+++ Input data

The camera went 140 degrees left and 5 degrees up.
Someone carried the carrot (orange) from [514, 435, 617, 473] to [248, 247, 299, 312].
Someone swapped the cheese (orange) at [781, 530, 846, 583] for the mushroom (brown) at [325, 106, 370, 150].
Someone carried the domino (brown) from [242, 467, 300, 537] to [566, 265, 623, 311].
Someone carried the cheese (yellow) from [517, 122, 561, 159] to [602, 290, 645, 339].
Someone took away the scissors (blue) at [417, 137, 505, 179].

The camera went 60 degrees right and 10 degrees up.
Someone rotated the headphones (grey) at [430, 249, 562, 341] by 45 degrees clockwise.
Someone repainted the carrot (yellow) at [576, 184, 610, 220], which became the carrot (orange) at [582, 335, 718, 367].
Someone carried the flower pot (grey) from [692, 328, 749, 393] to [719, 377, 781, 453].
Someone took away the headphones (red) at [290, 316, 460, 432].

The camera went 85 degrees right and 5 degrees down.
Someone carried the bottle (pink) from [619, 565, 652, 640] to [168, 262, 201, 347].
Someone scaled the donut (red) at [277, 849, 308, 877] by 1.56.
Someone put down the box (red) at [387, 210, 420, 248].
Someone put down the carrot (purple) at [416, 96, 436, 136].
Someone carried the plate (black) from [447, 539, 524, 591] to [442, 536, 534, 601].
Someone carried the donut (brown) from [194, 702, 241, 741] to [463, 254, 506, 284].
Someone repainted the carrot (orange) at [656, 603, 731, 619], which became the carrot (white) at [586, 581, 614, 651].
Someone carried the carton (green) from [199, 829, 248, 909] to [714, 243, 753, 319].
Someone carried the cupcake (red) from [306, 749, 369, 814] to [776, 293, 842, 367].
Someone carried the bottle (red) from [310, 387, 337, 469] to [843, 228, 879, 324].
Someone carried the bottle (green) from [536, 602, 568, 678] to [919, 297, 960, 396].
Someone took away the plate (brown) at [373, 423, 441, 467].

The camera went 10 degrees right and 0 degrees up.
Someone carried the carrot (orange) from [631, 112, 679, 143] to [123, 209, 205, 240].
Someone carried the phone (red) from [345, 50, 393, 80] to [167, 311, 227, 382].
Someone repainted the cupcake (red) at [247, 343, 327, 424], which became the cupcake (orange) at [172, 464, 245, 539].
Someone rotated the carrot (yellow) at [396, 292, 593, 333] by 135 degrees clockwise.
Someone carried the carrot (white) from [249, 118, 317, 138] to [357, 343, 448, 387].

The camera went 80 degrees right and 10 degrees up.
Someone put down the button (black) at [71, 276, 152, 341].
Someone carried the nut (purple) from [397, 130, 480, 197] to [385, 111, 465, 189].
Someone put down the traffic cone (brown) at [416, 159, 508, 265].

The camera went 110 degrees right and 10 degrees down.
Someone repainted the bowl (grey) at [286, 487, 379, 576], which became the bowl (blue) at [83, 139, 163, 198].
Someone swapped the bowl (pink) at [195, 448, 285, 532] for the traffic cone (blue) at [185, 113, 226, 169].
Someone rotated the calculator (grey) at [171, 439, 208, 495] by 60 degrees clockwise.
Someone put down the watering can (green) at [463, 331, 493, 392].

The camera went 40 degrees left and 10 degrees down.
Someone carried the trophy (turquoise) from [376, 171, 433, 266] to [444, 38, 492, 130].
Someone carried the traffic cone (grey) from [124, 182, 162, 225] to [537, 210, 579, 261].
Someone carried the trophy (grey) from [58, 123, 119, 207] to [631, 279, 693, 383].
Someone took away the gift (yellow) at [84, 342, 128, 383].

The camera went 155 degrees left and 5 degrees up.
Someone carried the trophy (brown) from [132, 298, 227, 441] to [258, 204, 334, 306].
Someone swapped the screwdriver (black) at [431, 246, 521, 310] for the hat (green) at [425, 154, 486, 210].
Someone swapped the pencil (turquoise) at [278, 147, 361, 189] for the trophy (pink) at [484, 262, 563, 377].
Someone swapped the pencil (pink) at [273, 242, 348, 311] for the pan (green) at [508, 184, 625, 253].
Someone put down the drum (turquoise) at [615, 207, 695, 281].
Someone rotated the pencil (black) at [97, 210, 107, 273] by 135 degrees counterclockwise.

++++++

- Work instruction: Could you return, word for word, only the lines running from the first line of the material above to the line that contains "Someone carried the cheese", inclusive?

- Output for this exercise:
The camera went 140 degrees left and 5 degrees up.
Someone carried the carrot (orange) from [514, 435, 617, 473] to [248, 247, 299, 312].
Someone swapped the cheese (orange) at [781, 530, 846, 583] for the mushroom (brown) at [325, 106, 370, 150].
Someone carried the domino (brown) from [242, 467, 300, 537] to [566, 265, 623, 311].
Someone carried the cheese (yellow) from [517, 122, 561, 159] to [602, 290, 645, 339].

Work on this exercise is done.